» **Work to be completed**
Scan the material for the word "centre", and copy each line where it shows up.

» **Data for processing**
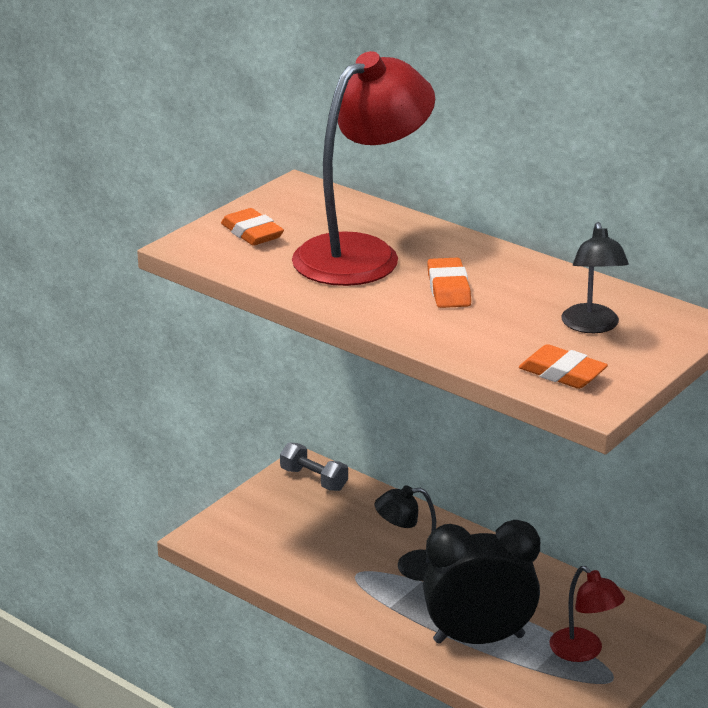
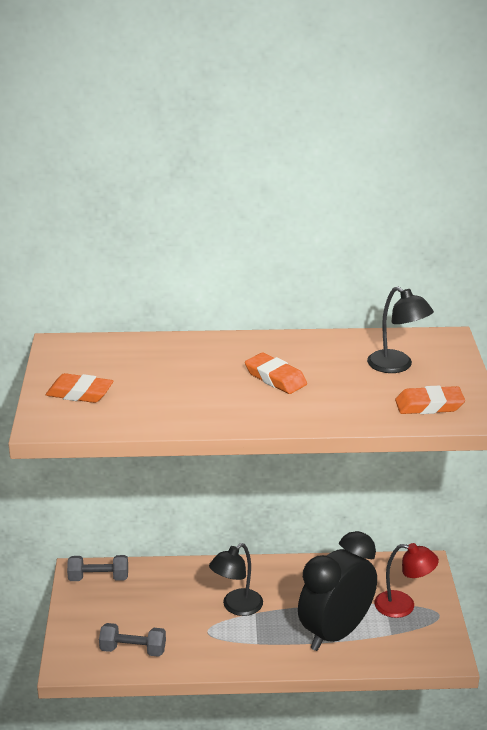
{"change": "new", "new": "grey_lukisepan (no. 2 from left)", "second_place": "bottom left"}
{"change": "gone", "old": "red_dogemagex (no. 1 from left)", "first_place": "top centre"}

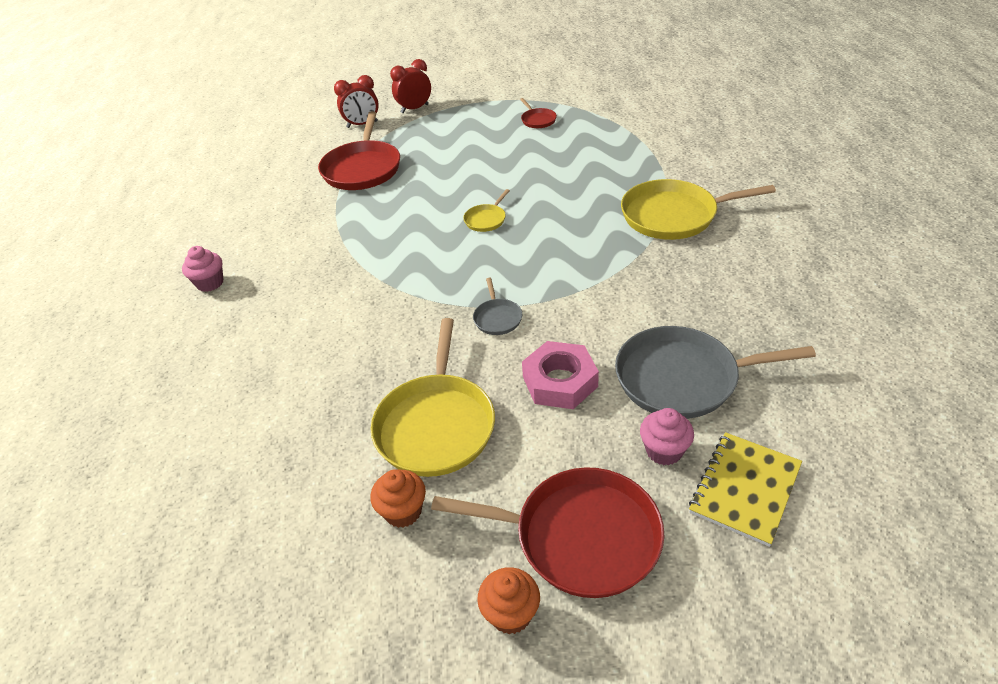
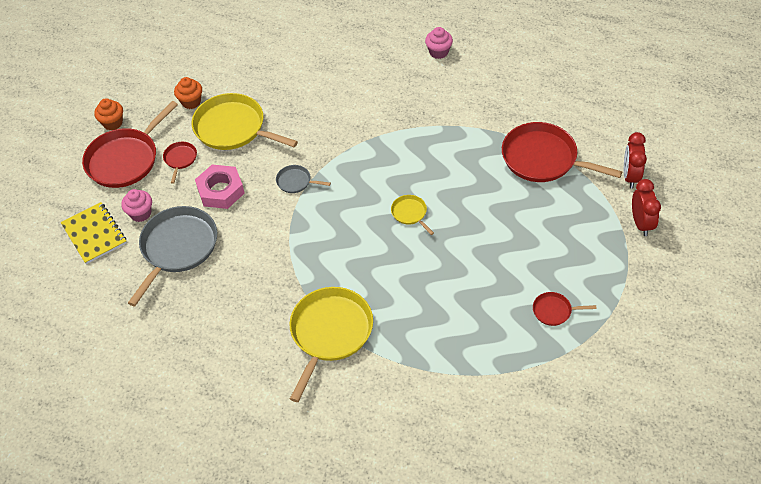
{"change": "new", "new": "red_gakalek (no. 2 from left)", "second_place": "middle left"}

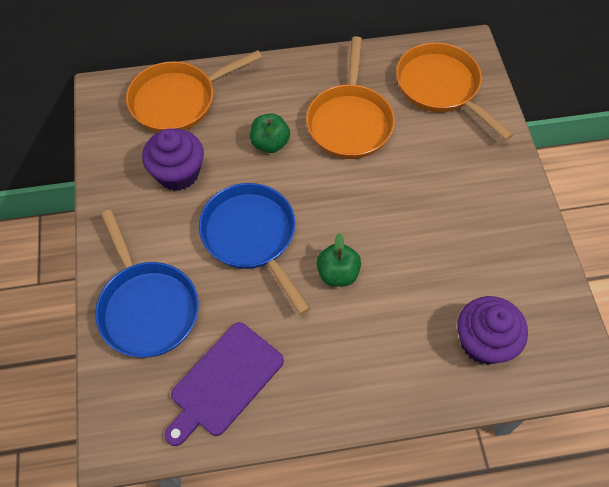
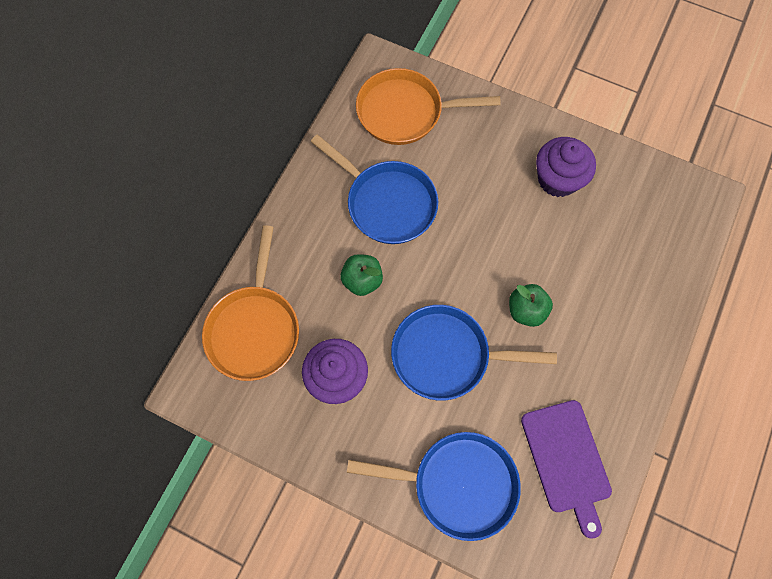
{"change": "repainted", "old": "orange_gakalek (no. 2 from left)", "new": "blue_gakalek (no. 1 from left)", "first_place": "top centre", "second_place": "top centre"}
{"change": "shifted", "old": "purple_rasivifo (no. 2 from left)", "first_place": "bottom right", "second_place": "top right"}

» **Answer below**
{"change": "gone", "old": "red_dogemagex (no. 1 from left)", "first_place": "top centre"}
{"change": "repainted", "old": "orange_gakalek (no. 2 from left)", "new": "blue_gakalek (no. 1 from left)", "first_place": "top centre", "second_place": "top centre"}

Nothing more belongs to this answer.